--- WHAT IS REQUIRED ---
Every entry, from first to last, is to be retyped without any alteration.

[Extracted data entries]
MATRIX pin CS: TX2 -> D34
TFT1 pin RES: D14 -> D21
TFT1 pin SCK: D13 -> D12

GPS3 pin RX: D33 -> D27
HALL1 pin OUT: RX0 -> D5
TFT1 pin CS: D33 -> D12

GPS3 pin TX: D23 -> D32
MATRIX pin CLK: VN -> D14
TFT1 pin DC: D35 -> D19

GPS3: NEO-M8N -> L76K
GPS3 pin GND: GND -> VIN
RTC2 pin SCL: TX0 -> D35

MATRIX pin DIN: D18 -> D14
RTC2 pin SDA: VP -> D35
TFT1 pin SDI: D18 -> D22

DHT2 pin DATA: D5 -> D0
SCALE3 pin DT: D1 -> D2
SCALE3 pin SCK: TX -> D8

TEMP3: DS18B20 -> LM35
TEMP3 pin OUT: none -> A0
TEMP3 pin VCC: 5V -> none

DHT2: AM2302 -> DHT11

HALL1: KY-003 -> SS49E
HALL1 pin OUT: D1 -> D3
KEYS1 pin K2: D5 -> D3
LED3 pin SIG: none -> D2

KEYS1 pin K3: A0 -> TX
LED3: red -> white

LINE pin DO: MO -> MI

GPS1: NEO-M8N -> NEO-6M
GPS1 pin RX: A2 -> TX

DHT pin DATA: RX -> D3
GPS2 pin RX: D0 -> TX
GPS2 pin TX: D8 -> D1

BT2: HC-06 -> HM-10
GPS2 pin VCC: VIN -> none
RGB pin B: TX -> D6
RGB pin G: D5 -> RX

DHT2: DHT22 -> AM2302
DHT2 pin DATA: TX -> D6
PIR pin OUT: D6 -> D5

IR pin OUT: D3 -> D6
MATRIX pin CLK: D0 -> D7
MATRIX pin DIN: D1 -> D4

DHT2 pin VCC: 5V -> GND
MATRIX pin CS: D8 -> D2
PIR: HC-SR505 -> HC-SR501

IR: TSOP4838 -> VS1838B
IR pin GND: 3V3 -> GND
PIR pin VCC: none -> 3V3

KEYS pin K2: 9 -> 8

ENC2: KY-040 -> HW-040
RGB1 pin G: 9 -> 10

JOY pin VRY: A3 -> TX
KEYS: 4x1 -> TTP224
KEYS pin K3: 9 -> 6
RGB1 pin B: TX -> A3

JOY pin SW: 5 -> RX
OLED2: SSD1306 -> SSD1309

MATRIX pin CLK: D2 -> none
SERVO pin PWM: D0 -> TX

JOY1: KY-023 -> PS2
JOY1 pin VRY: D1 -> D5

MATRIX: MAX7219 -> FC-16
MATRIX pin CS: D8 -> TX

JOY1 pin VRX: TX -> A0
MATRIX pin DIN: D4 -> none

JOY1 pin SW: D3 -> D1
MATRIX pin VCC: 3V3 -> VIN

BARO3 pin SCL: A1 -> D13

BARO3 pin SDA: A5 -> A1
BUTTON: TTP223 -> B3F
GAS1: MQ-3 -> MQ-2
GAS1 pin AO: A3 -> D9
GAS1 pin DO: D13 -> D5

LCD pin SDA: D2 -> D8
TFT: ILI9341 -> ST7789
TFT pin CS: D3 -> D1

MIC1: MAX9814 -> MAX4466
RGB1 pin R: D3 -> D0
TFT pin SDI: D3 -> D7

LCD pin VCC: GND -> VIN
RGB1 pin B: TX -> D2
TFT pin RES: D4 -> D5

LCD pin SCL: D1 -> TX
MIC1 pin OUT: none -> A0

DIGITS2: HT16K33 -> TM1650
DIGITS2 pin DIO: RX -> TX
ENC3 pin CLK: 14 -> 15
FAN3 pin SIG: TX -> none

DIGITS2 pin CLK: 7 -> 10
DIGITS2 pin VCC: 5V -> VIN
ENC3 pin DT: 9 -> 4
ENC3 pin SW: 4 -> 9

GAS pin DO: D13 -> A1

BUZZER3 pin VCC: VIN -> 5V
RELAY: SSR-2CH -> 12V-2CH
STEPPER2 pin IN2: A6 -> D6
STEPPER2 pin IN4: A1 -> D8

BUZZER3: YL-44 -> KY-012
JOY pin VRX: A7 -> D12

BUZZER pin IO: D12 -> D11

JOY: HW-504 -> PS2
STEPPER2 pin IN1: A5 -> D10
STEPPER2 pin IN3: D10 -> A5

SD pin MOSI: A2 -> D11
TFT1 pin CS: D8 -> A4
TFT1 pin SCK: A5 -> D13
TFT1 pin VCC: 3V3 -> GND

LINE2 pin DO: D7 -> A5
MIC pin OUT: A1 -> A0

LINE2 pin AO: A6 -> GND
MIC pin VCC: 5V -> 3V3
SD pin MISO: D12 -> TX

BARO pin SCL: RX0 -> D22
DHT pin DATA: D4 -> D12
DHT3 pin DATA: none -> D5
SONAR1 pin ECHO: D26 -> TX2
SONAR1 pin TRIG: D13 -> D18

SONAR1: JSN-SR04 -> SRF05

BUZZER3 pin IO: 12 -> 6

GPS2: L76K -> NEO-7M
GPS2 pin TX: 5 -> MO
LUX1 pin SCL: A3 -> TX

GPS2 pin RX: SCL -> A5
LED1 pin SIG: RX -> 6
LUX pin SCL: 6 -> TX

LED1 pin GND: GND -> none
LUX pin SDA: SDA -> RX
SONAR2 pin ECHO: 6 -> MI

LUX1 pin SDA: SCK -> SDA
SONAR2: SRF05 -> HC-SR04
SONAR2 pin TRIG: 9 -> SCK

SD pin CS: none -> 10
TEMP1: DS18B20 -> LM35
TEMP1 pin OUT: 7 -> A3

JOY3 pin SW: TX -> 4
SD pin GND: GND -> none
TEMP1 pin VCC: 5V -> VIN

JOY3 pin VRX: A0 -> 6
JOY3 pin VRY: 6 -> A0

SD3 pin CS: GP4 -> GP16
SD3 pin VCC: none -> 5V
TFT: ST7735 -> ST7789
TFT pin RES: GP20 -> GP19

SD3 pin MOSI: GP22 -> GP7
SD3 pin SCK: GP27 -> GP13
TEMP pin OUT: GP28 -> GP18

--- WORKED SOLUTION ---
MATRIX pin CS: TX2 -> D34
TFT1 pin RES: D14 -> D21
TFT1 pin SCK: D13 -> D12

GPS3 pin RX: D33 -> D27
HALL1 pin OUT: RX0 -> D5
TFT1 pin CS: D33 -> D12

GPS3 pin TX: D23 -> D32
MATRIX pin CLK: VN -> D14
TFT1 pin DC: D35 -> D19

GPS3: NEO-M8N -> L76K
GPS3 pin GND: GND -> VIN
RTC2 pin SCL: TX0 -> D35

MATRIX pin DIN: D18 -> D14
RTC2 pin SDA: VP -> D35
TFT1 pin SDI: D18 -> D22

DHT2 pin DATA: D5 -> D0
SCALE3 pin DT: D1 -> D2
SCALE3 pin SCK: TX -> D8

TEMP3: DS18B20 -> LM35
TEMP3 pin OUT: none -> A0
TEMP3 pin VCC: 5V -> none

DHT2: AM2302 -> DHT11

HALL1: KY-003 -> SS49E
HALL1 pin OUT: D1 -> D3
KEYS1 pin K2: D5 -> D3
LED3 pin SIG: none -> D2

KEYS1 pin K3: A0 -> TX
LED3: red -> white

LINE pin DO: MO -> MI

GPS1: NEO-M8N -> NEO-6M
GPS1 pin RX: A2 -> TX

DHT pin DATA: RX -> D3
GPS2 pin RX: D0 -> TX
GPS2 pin TX: D8 -> D1

BT2: HC-06 -> HM-10
GPS2 pin VCC: VIN -> none
RGB pin B: TX -> D6
RGB pin G: D5 -> RX

DHT2: DHT22 -> AM2302
DHT2 pin DATA: TX -> D6
PIR pin OUT: D6 -> D5

IR pin OUT: D3 -> D6
MATRIX pin CLK: D0 -> D7
MATRIX pin DIN: D1 -> D4

DHT2 pin VCC: 5V -> GND
MATRIX pin CS: D8 -> D2
PIR: HC-SR505 -> HC-SR501

IR: TSOP4838 -> VS1838B
IR pin GND: 3V3 -> GND
PIR pin VCC: none -> 3V3

KEYS pin K2: 9 -> 8

ENC2: KY-040 -> HW-040
RGB1 pin G: 9 -> 10

JOY pin VRY: A3 -> TX
KEYS: 4x1 -> TTP224
KEYS pin K3: 9 -> 6
RGB1 pin B: TX -> A3

JOY pin SW: 5 -> RX
OLED2: SSD1306 -> SSD1309

MATRIX pin CLK: D2 -> none
SERVO pin PWM: D0 -> TX

JOY1: KY-023 -> PS2
JOY1 pin VRY: D1 -> D5

MATRIX: MAX7219 -> FC-16
MATRIX pin CS: D8 -> TX

JOY1 pin VRX: TX -> A0
MATRIX pin DIN: D4 -> none

JOY1 pin SW: D3 -> D1
MATRIX pin VCC: 3V3 -> VIN

BARO3 pin SCL: A1 -> D13

BARO3 pin SDA: A5 -> A1
BUTTON: TTP223 -> B3F
GAS1: MQ-3 -> MQ-2
GAS1 pin AO: A3 -> D9
GAS1 pin DO: D13 -> D5

LCD pin SDA: D2 -> D8
TFT: ILI9341 -> ST7789
TFT pin CS: D3 -> D1

MIC1: MAX9814 -> MAX4466
RGB1 pin R: D3 -> D0
TFT pin SDI: D3 -> D7

LCD pin VCC: GND -> VIN
RGB1 pin B: TX -> D2
TFT pin RES: D4 -> D5

LCD pin SCL: D1 -> TX
MIC1 pin OUT: none -> A0

DIGITS2: HT16K33 -> TM1650
DIGITS2 pin DIO: RX -> TX
ENC3 pin CLK: 14 -> 15
FAN3 pin SIG: TX -> none

DIGITS2 pin CLK: 7 -> 10
DIGITS2 pin VCC: 5V -> VIN
ENC3 pin DT: 9 -> 4
ENC3 pin SW: 4 -> 9

GAS pin DO: D13 -> A1

BUZZER3 pin VCC: VIN -> 5V
RELAY: SSR-2CH -> 12V-2CH
STEPPER2 pin IN2: A6 -> D6
STEPPER2 pin IN4: A1 -> D8

BUZZER3: YL-44 -> KY-012
JOY pin VRX: A7 -> D12

BUZZER pin IO: D12 -> D11

JOY: HW-504 -> PS2
STEPPER2 pin IN1: A5 -> D10
STEPPER2 pin IN3: D10 -> A5

SD pin MOSI: A2 -> D11
TFT1 pin CS: D8 -> A4
TFT1 pin SCK: A5 -> D13
TFT1 pin VCC: 3V3 -> GND

LINE2 pin DO: D7 -> A5
MIC pin OUT: A1 -> A0

LINE2 pin AO: A6 -> GND
MIC pin VCC: 5V -> 3V3
SD pin MISO: D12 -> TX

BARO pin SCL: RX0 -> D22
DHT pin DATA: D4 -> D12
DHT3 pin DATA: none -> D5
SONAR1 pin ECHO: D26 -> TX2
SONAR1 pin TRIG: D13 -> D18

SONAR1: JSN-SR04 -> SRF05

BUZZER3 pin IO: 12 -> 6

GPS2: L76K -> NEO-7M
GPS2 pin TX: 5 -> MO
LUX1 pin SCL: A3 -> TX

GPS2 pin RX: SCL -> A5
LED1 pin SIG: RX -> 6
LUX pin SCL: 6 -> TX

LED1 pin GND: GND -> none
LUX pin SDA: SDA -> RX
SONAR2 pin ECHO: 6 -> MI

LUX1 pin SDA: SCK -> SDA
SONAR2: SRF05 -> HC-SR04
SONAR2 pin TRIG: 9 -> SCK

SD pin CS: none -> 10
TEMP1: DS18B20 -> LM35
TEMP1 pin OUT: 7 -> A3

JOY3 pin SW: TX -> 4
SD pin GND: GND -> none
TEMP1 pin VCC: 5V -> VIN

JOY3 pin VRX: A0 -> 6
JOY3 pin VRY: 6 -> A0

SD3 pin CS: GP4 -> GP16
SD3 pin VCC: none -> 5V
TFT: ST7735 -> ST7789
TFT pin RES: GP20 -> GP19

SD3 pin MOSI: GP22 -> GP7
SD3 pin SCK: GP27 -> GP13
TEMP pin OUT: GP28 -> GP18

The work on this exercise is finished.